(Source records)

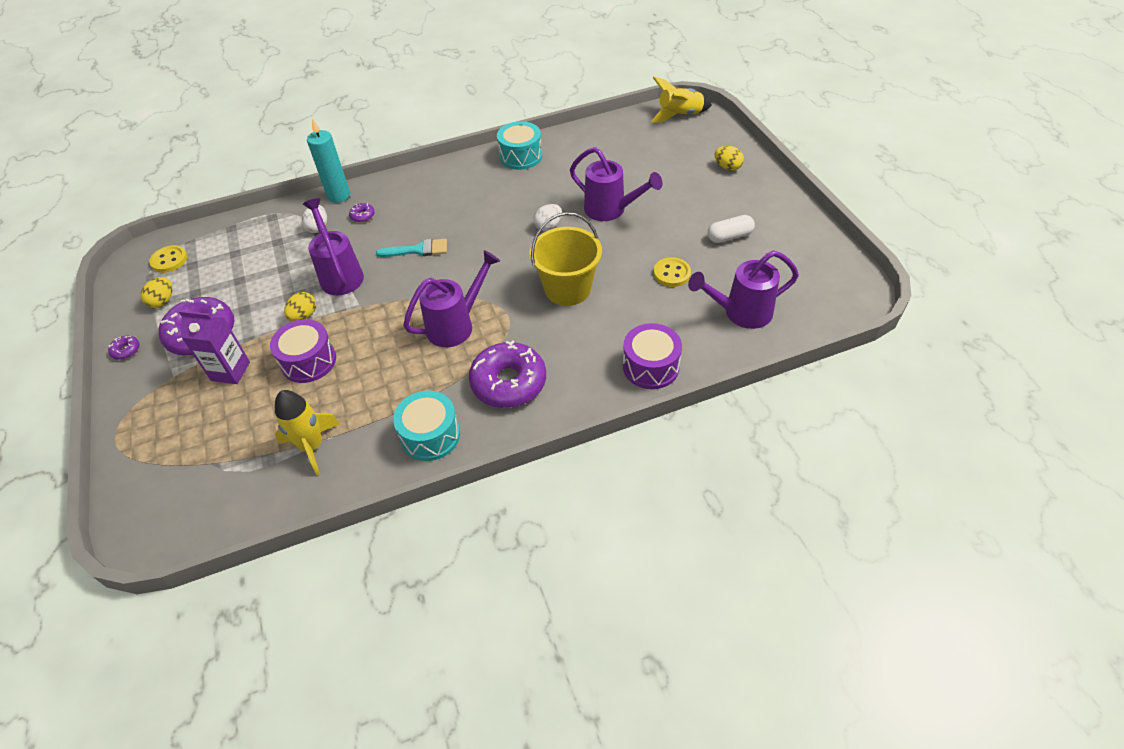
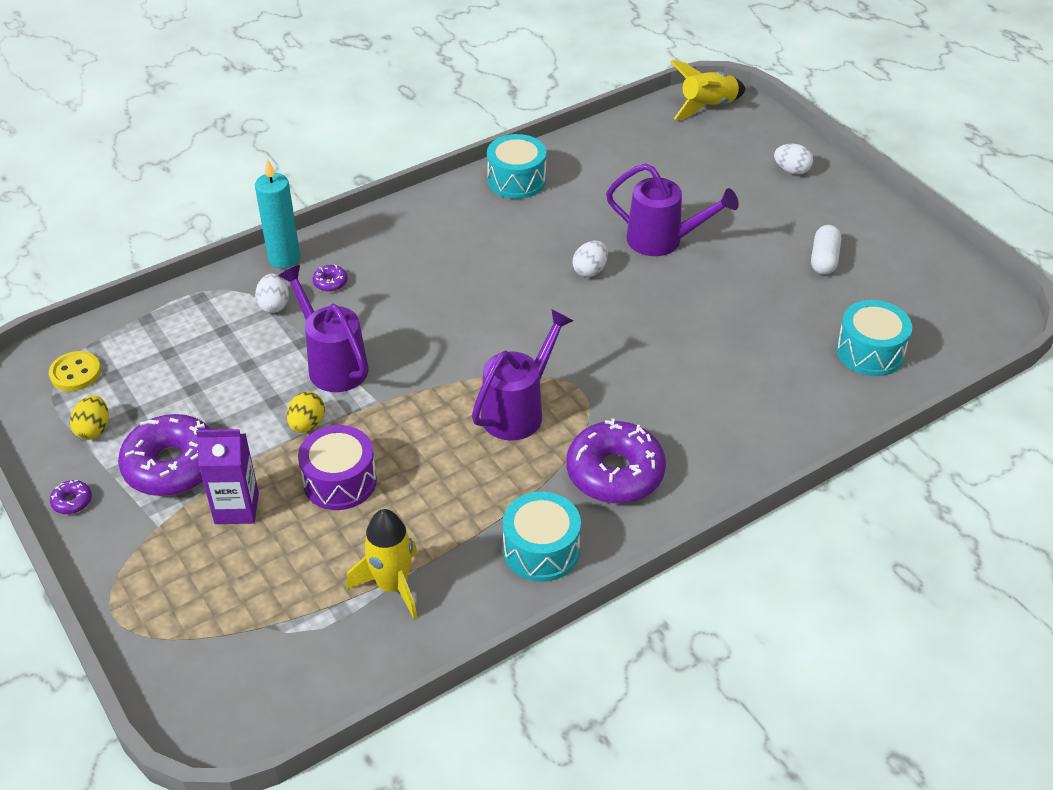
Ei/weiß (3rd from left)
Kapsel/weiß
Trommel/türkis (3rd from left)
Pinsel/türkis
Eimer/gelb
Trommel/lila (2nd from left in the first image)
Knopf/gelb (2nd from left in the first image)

Work to be completed: In how many lines of the data does the string "Trommel" appear? Only the number should be given.

Worked solution: 2